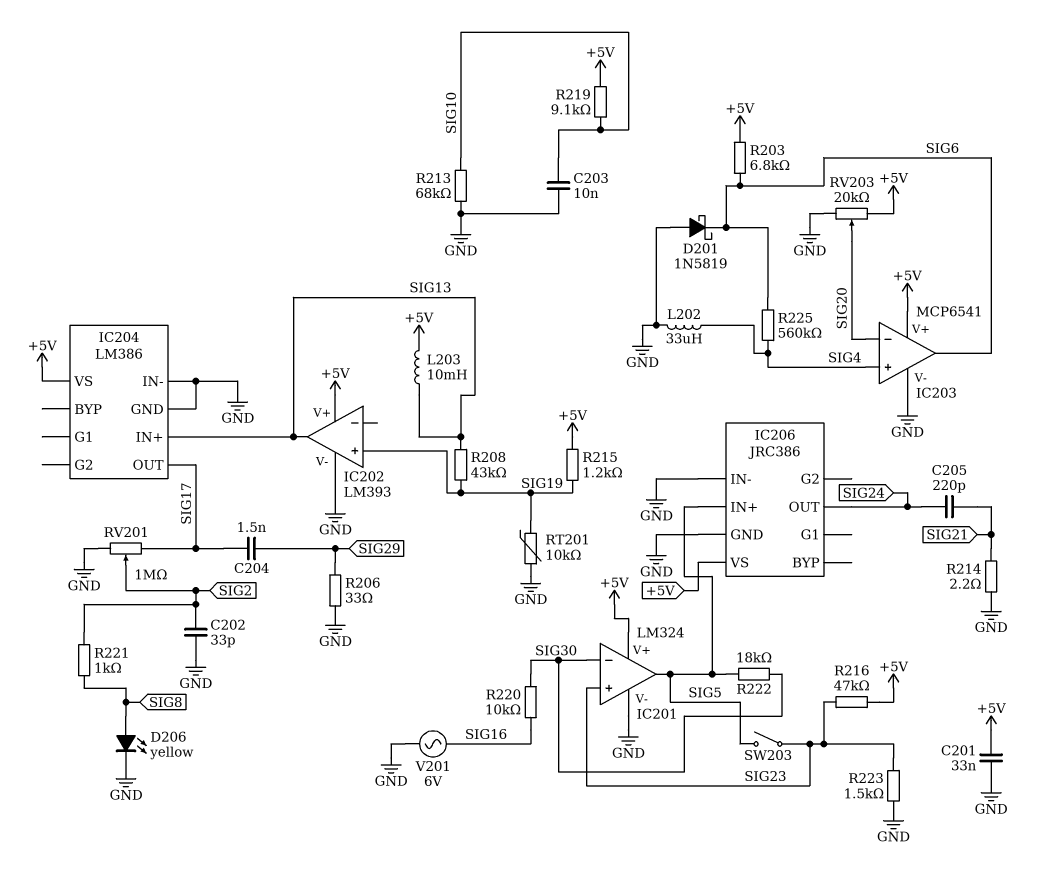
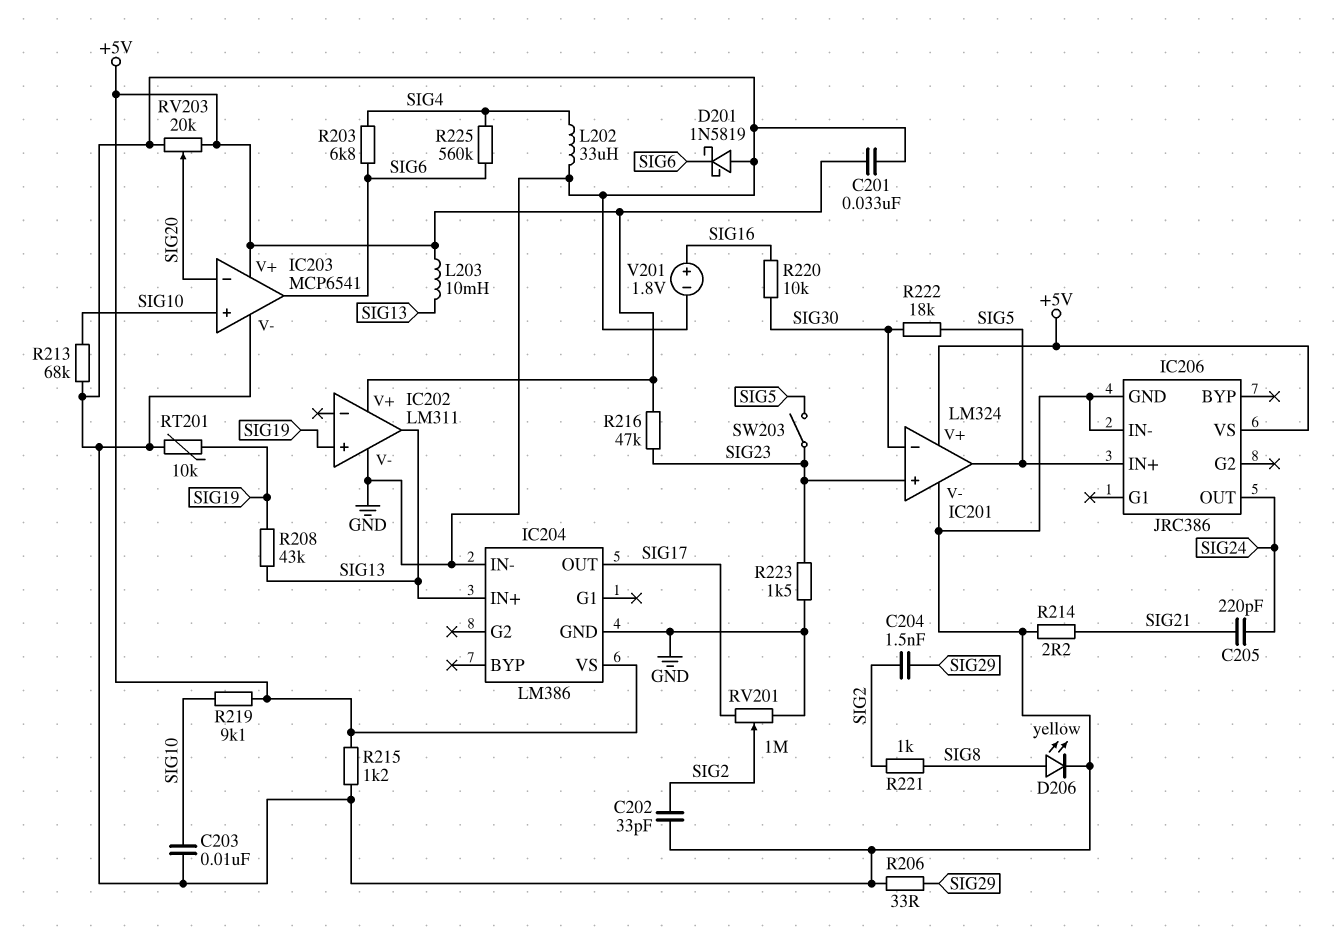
C204: 1.5nF (SIG17, SIG29) -> 1.5nF (SIG2, SIG29)
IC202: LM393 -> LM311
IC203 pin in+: SIG4 -> SIG10
R203: 6.8k (+5V, SIG6) -> 6.8k (SIG4, SIG6)
R215: 1.2k (+5V, SIG19) -> 1.2k (+5V, GND)
V201: AC 6V (GND, SIG16) -> 1.8V (plus SIG16, minus GND)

→ **ACTION ITEM**
Set every line of the records down again exactly, and exclude all pictures.

→ **RESULT BELOW**
C204: 1.5nF (SIG17, SIG29) -> 1.5nF (SIG2, SIG29)
IC202: LM393 -> LM311
IC203 pin in+: SIG4 -> SIG10
R203: 6.8k (+5V, SIG6) -> 6.8k (SIG4, SIG6)
R215: 1.2k (+5V, SIG19) -> 1.2k (+5V, GND)
V201: AC 6V (GND, SIG16) -> 1.8V (plus SIG16, minus GND)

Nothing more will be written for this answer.